#### EXTRACTED DATA ####

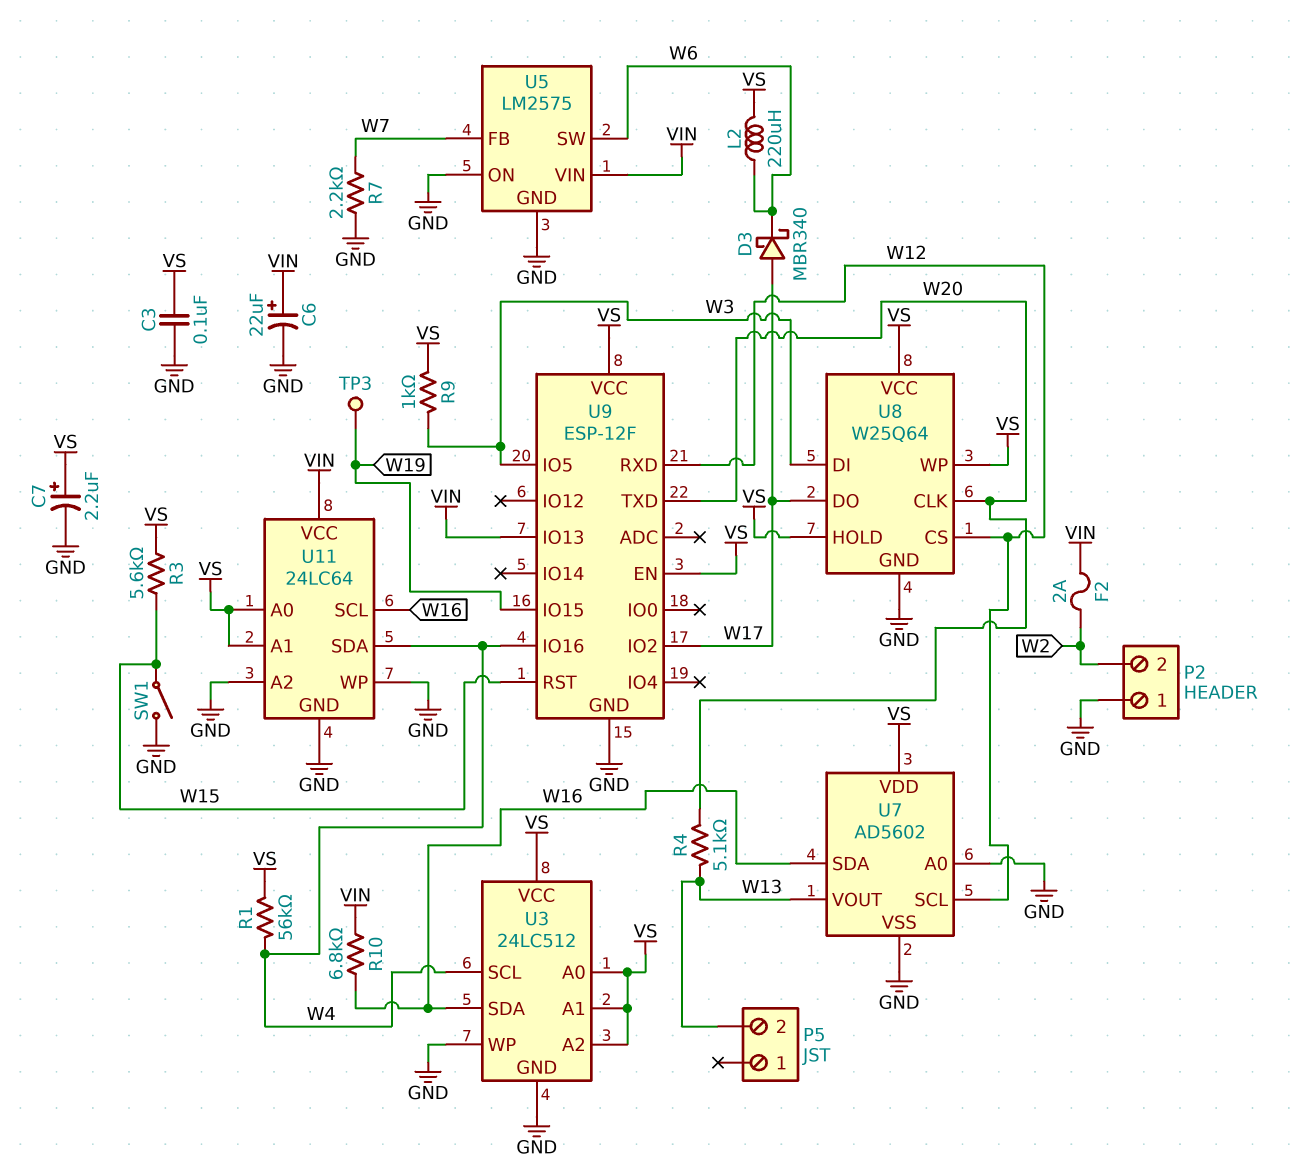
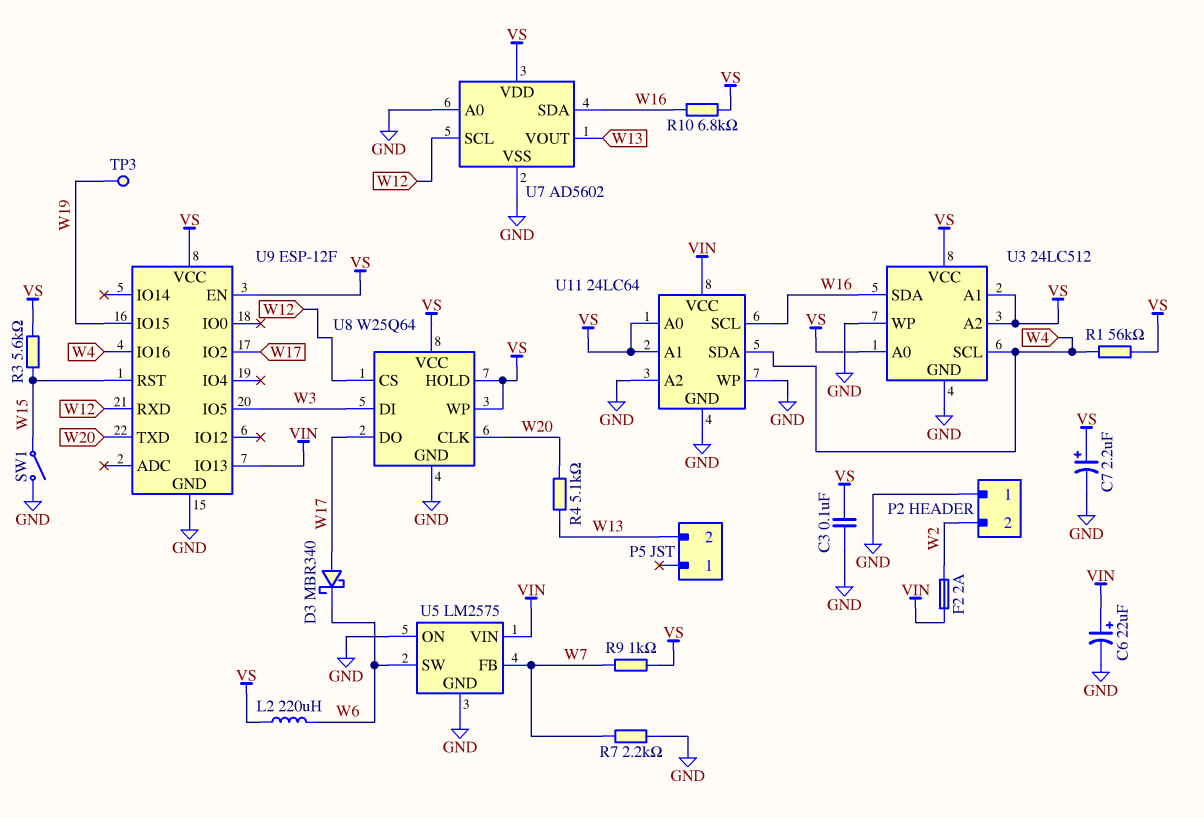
R9: 1k (VS, W3) -> 1k (VS, W7)
R10: 6.8k (VIN, W16) -> 6.8k (VS, W16)

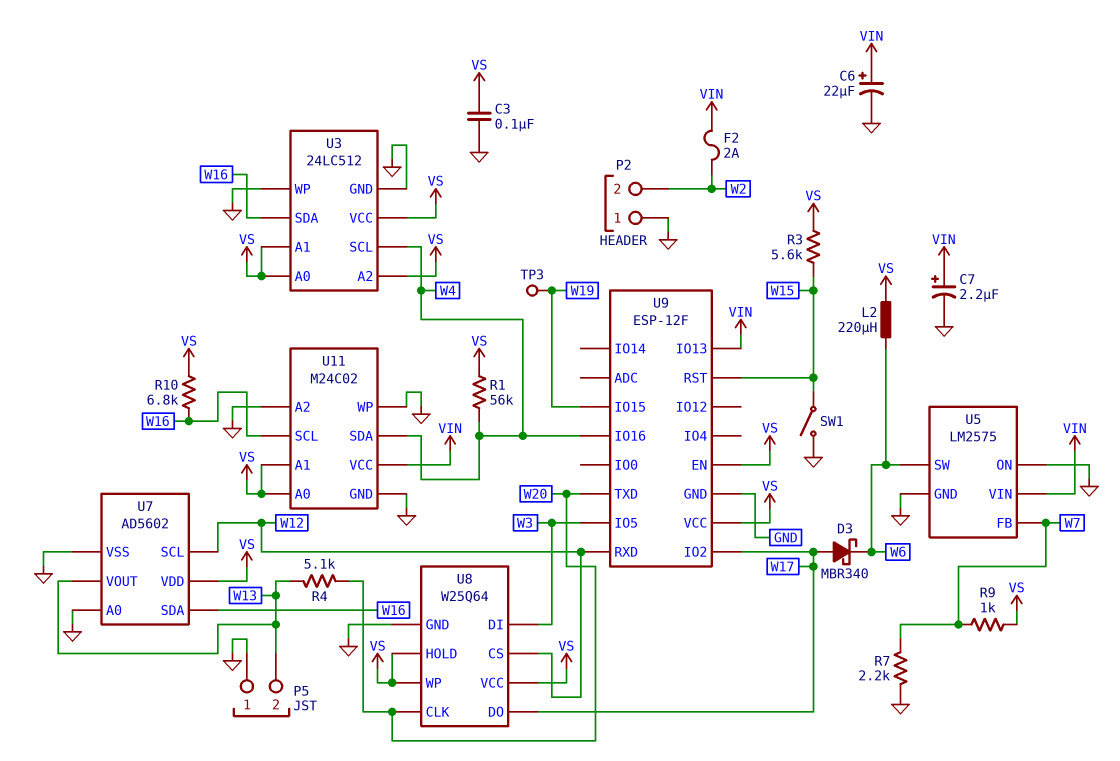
C7: 2.2uF (plus VS, minus GND) -> 2.2uF (plus VIN, minus GND)
P5 pin 1: none -> GND
U11: 24LC64 -> M24C02

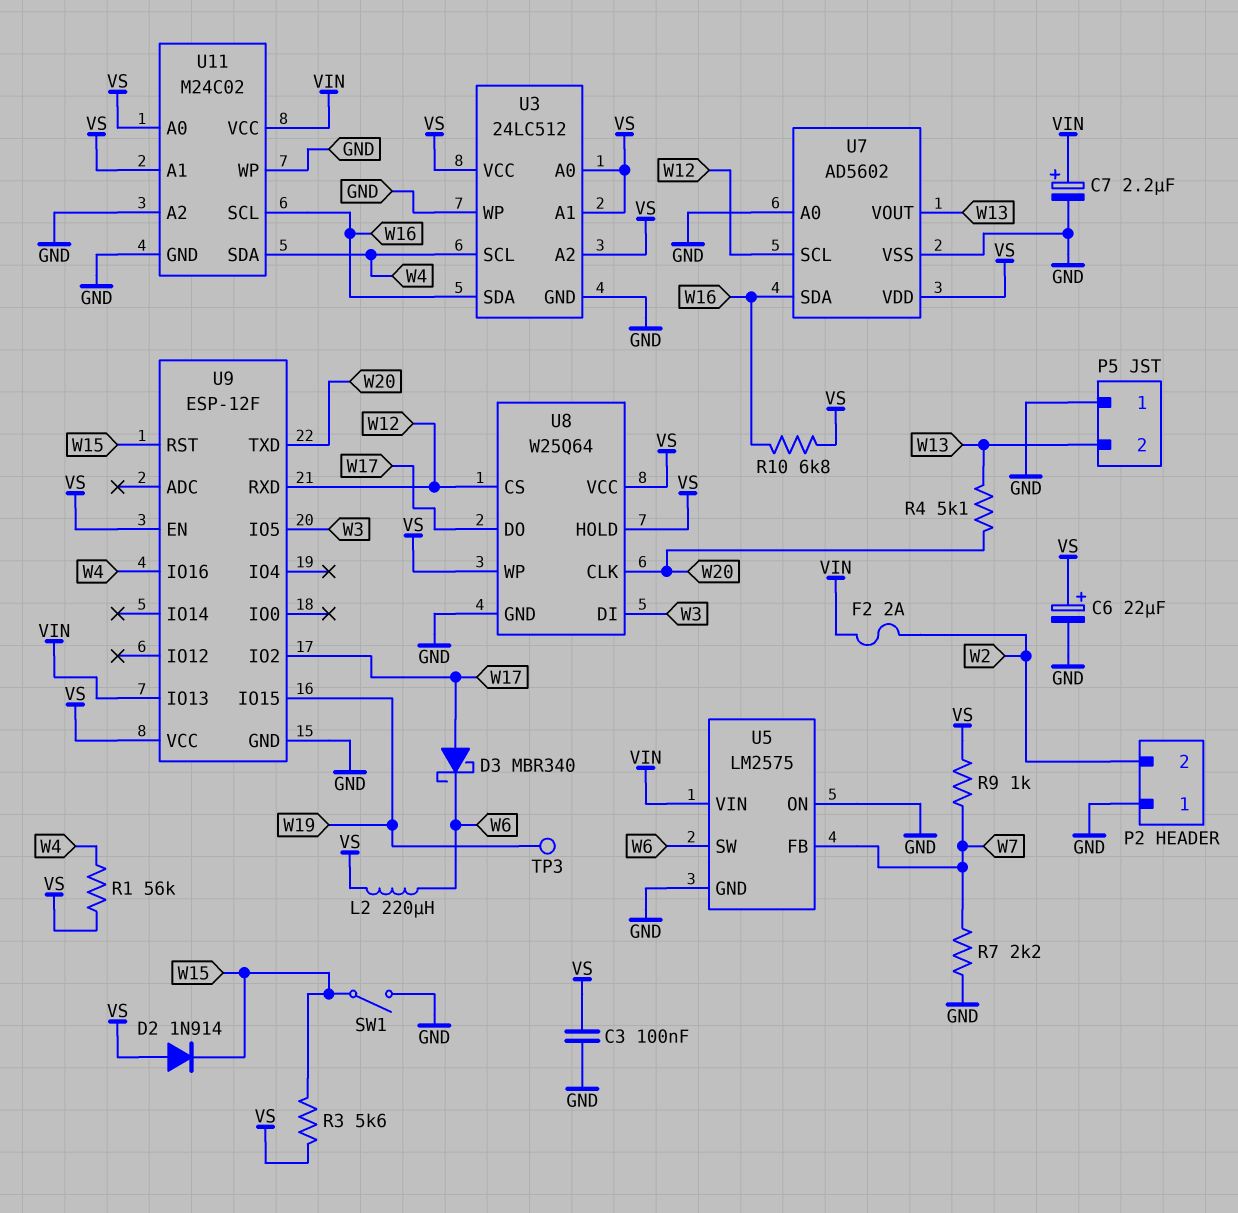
C6: 22uF (plus VIN, minus GND) -> 22uF (plus VS, minus GND)
D2: none -> diode 1N914 (A VS, K W15)

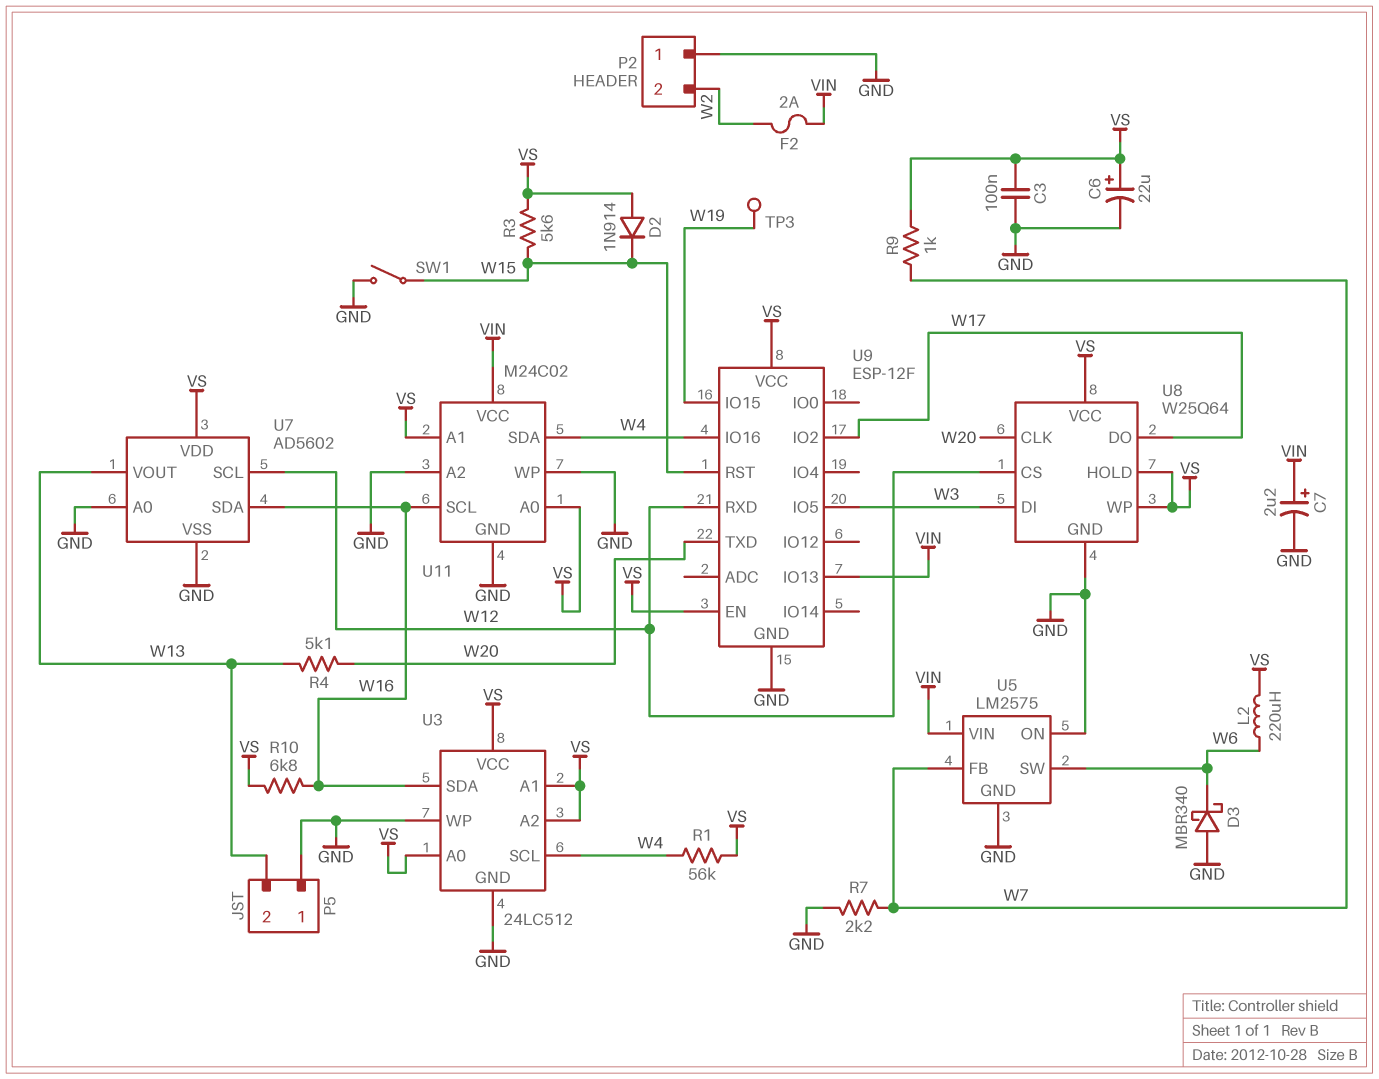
D3: schottky MBR340 (A W17, K W6) -> schottky MBR340 (A GND, K W6)

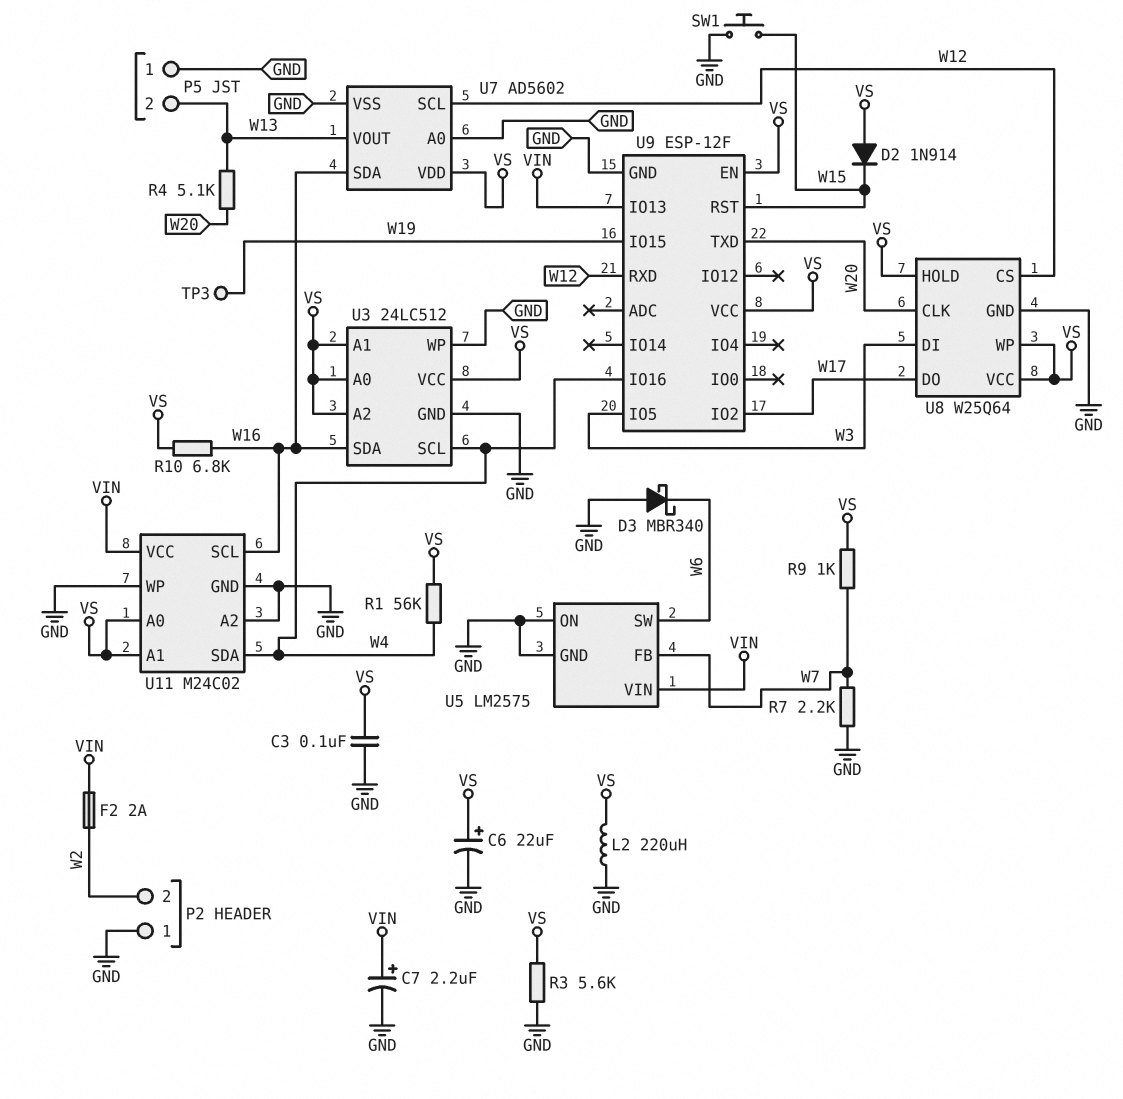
L2: 220uH (VS, W6) -> 220uH (GND, VS)
R3: 5.6k (VS, W15) -> 5.6k (GND, VS)
SW1: switch (GND, W15) -> button (GND, W15)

####

=== ASSIGNMENT ===
From the line holding "L2: 220uH (VS, W6) -> 220uH (GND, VS)" to the final line of the data, output each line exactly and nothing more.

=== EXERCISE ANSWER ===
L2: 220uH (VS, W6) -> 220uH (GND, VS)
R3: 5.6k (VS, W15) -> 5.6k (GND, VS)
SW1: switch (GND, W15) -> button (GND, W15)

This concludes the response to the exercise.